Task description: Verbatim output of the lines below is required, with the images omitted.

Dataset extract:
[Start of section]

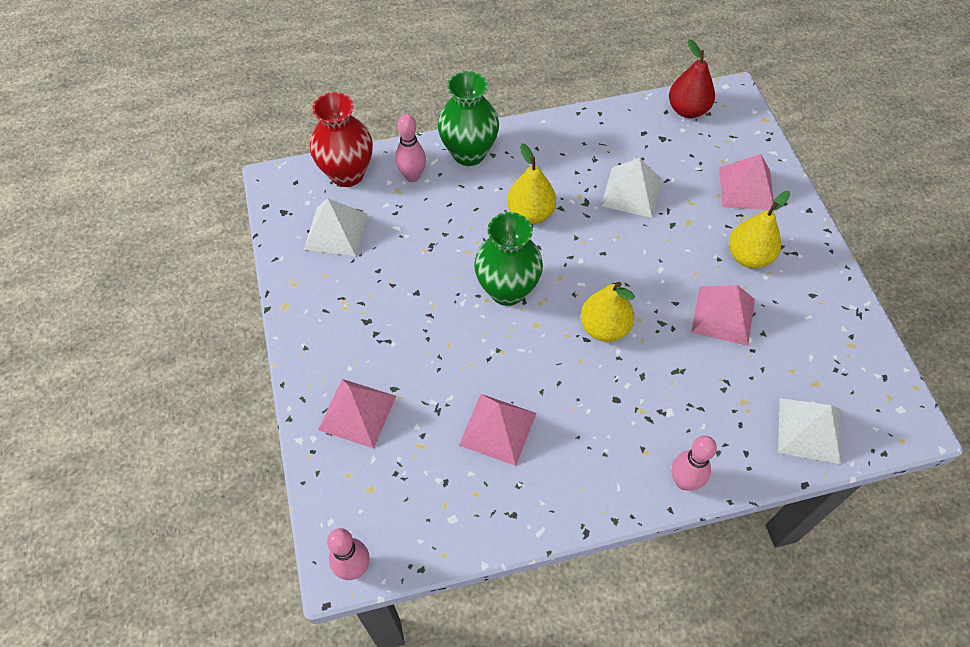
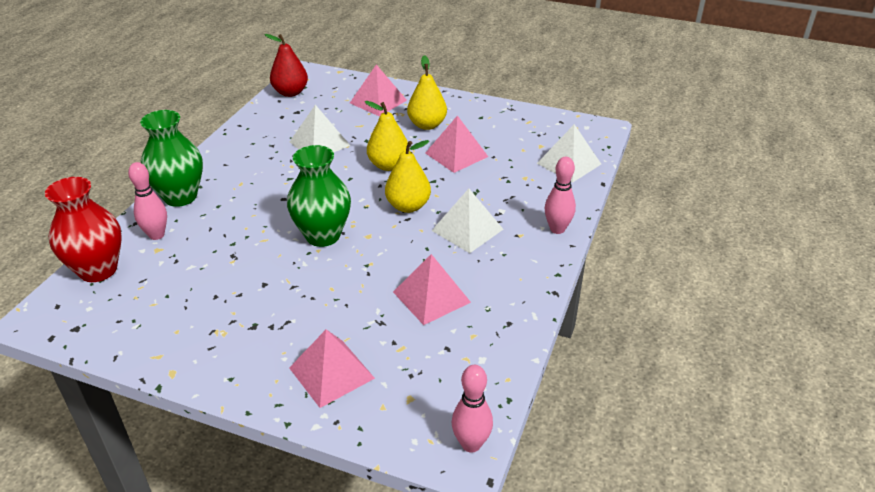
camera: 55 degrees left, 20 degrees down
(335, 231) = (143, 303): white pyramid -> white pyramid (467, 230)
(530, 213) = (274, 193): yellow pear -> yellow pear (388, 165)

[End of section]

Completed task:
camera: 55 degrees left, 20 degrees down
(335, 231) = (143, 303): white pyramid -> white pyramid (467, 230)
(530, 213) = (274, 193): yellow pear -> yellow pear (388, 165)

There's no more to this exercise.